[Object state comparisons]
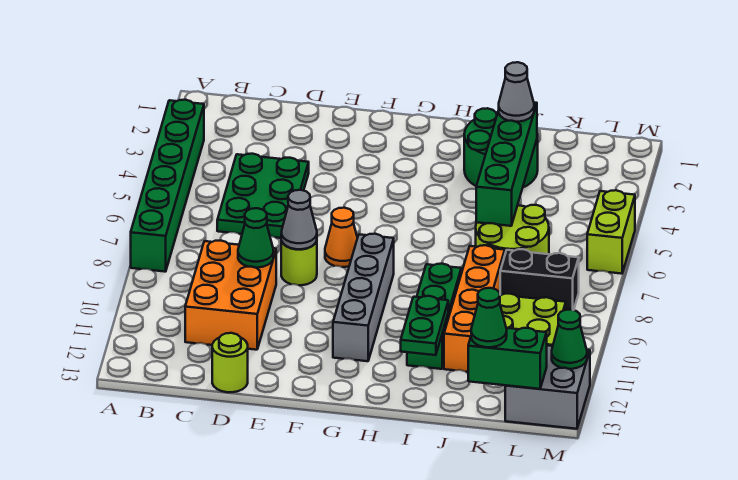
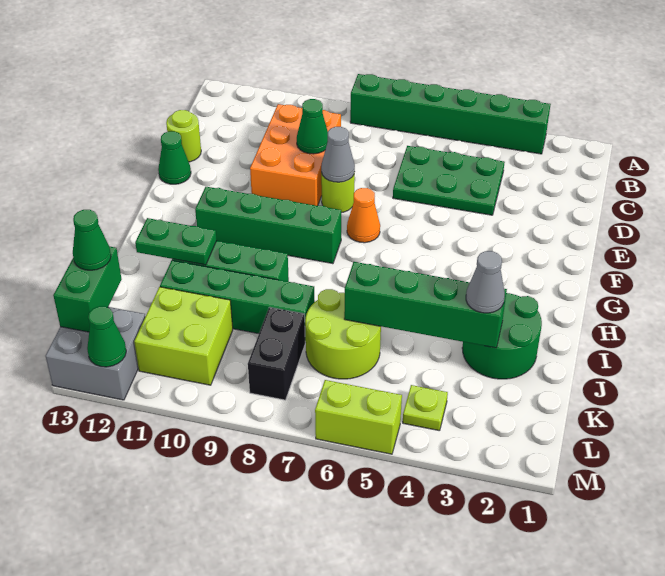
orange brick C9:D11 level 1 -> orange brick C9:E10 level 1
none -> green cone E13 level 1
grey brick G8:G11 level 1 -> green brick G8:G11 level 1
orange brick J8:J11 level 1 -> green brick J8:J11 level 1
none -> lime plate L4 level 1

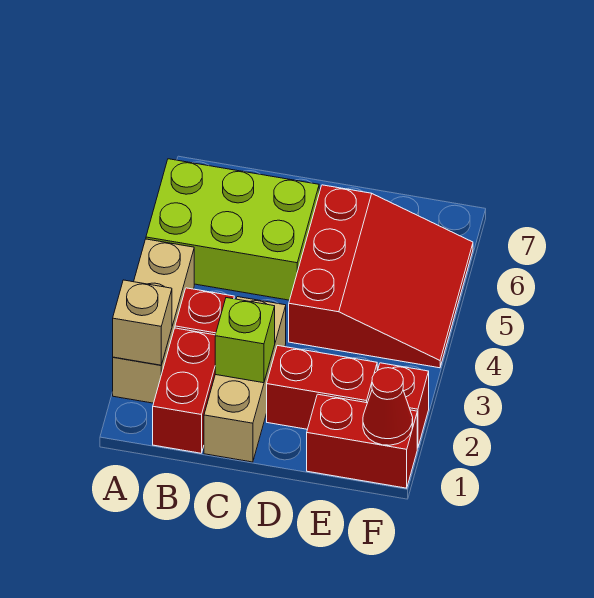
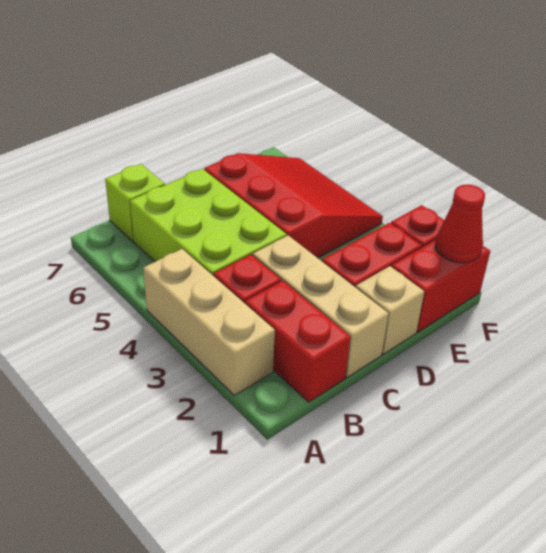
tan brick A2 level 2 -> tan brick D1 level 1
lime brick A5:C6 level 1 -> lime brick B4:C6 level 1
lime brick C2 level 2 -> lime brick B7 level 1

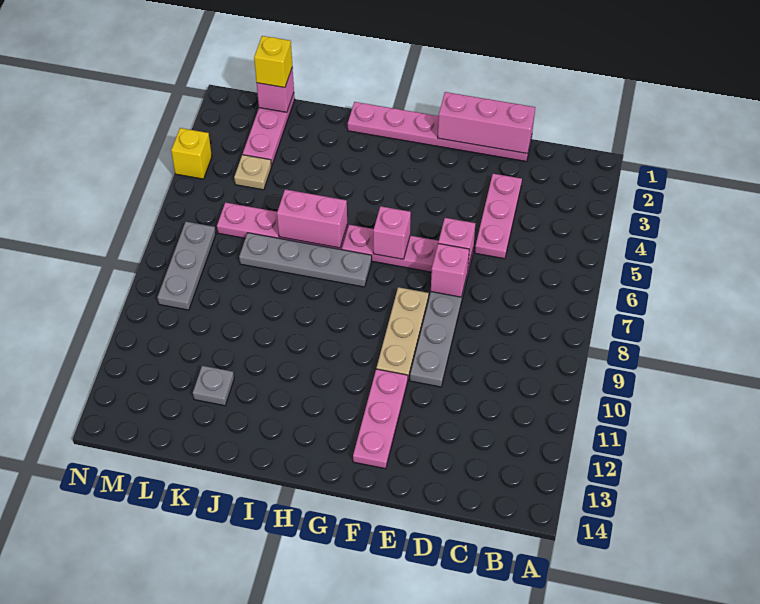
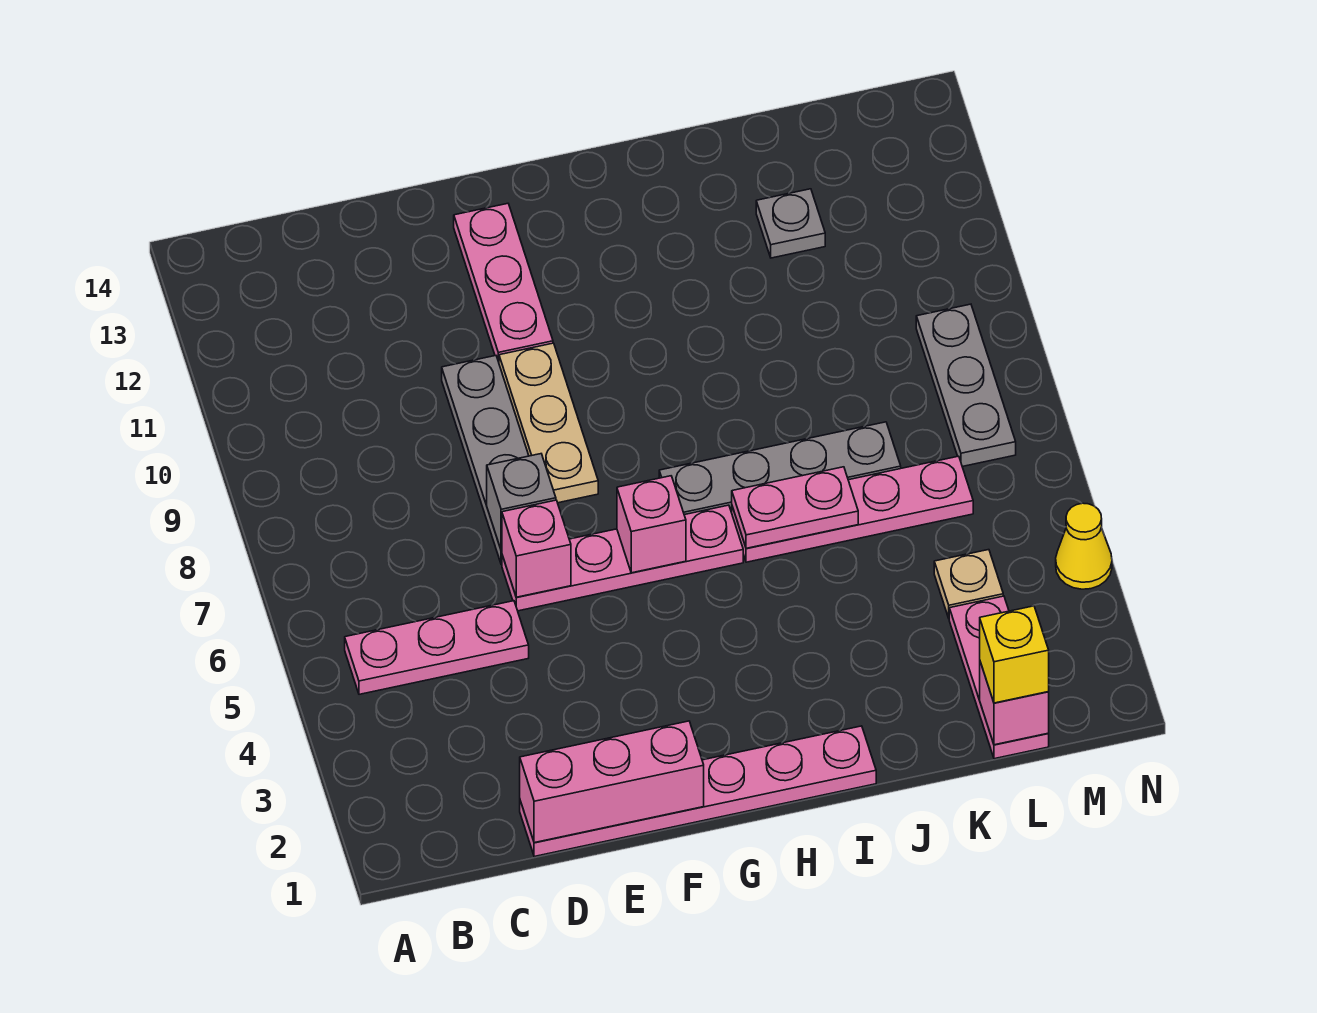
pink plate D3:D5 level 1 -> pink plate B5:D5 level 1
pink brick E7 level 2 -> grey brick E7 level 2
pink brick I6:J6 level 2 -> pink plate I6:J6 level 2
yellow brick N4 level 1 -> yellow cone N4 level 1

→ PROBLEM REQUIREMENTS
Check each line of the data above for the string "none" and report only how many lines have it.

→ SOLUTION FOR THIS TASK
2